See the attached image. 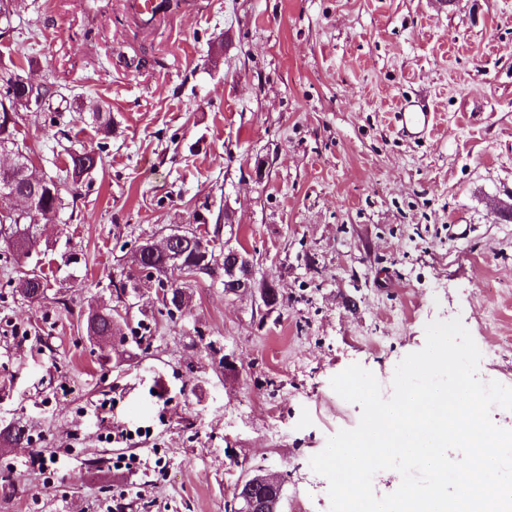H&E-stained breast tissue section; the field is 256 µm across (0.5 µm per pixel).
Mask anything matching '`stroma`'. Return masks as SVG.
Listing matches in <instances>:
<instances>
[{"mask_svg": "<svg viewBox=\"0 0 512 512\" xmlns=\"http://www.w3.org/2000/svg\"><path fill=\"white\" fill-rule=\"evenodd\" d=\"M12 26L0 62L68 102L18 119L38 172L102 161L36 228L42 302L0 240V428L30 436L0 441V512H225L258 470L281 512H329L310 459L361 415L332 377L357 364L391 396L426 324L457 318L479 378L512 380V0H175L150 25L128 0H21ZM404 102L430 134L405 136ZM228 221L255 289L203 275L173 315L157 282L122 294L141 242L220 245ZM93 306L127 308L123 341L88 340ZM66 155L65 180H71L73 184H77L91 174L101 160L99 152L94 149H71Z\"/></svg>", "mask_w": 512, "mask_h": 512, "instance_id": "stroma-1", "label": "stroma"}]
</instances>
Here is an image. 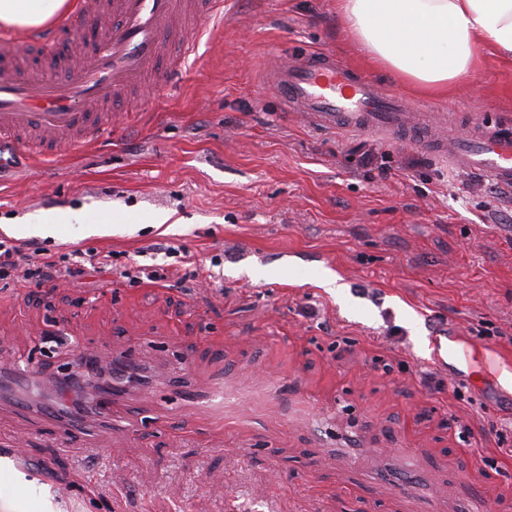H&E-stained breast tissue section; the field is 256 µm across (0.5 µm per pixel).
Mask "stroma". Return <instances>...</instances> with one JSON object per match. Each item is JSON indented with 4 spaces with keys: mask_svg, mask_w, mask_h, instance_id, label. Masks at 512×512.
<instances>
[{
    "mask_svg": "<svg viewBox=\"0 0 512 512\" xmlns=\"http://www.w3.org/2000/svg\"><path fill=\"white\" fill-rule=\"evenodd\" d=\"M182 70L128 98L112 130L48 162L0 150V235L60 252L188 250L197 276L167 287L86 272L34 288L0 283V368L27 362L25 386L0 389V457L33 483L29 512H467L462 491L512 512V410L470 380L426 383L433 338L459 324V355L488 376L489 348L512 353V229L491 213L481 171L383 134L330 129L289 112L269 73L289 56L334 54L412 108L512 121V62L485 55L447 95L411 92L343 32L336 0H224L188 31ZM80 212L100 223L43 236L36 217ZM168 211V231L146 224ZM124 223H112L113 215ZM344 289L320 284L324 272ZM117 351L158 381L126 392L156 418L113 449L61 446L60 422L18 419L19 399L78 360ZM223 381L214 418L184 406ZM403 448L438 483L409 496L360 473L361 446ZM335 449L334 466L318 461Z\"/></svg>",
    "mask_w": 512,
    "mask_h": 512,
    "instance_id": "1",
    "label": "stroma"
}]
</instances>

Request:
Extract every line from the one containing "Masks at 512×512." through the last line of the data, inclusive, exactly as written.

Output for this task:
Mask "stroma". Return <instances>...</instances> with one JSON object per match. Each item is JSON indented with 4 spaces with keys: mask_svg, mask_w, mask_h, instance_id, label. Masks at 512×512.
<instances>
[{
    "mask_svg": "<svg viewBox=\"0 0 512 512\" xmlns=\"http://www.w3.org/2000/svg\"><path fill=\"white\" fill-rule=\"evenodd\" d=\"M182 70L128 98L112 130L48 162L0 150V235L60 252L188 250L197 276L167 287L86 272L34 288L0 283V368L27 362L25 386L0 389V457L33 483L29 512H467L462 491L512 512V410L470 380L426 383L433 338L459 324V355L488 376L489 348L512 353V229L491 213L481 171L383 134L330 129L289 112L269 73L289 56L334 54L412 108L512 121V62L485 55L447 95L411 92L343 32L336 0H224L188 31ZM80 212L100 223L43 236L36 217ZM168 211V231L146 224ZM124 223H112L113 215ZM344 289L320 284L324 272ZM117 351L158 381L126 392L156 418L113 449L61 446L60 422L18 419L19 399L78 360ZM223 381L214 418L184 406ZM403 448L438 483L409 496L360 473L361 446ZM335 449L334 466L318 461Z\"/></svg>",
    "mask_w": 512,
    "mask_h": 512,
    "instance_id": "1",
    "label": "stroma"
}]
</instances>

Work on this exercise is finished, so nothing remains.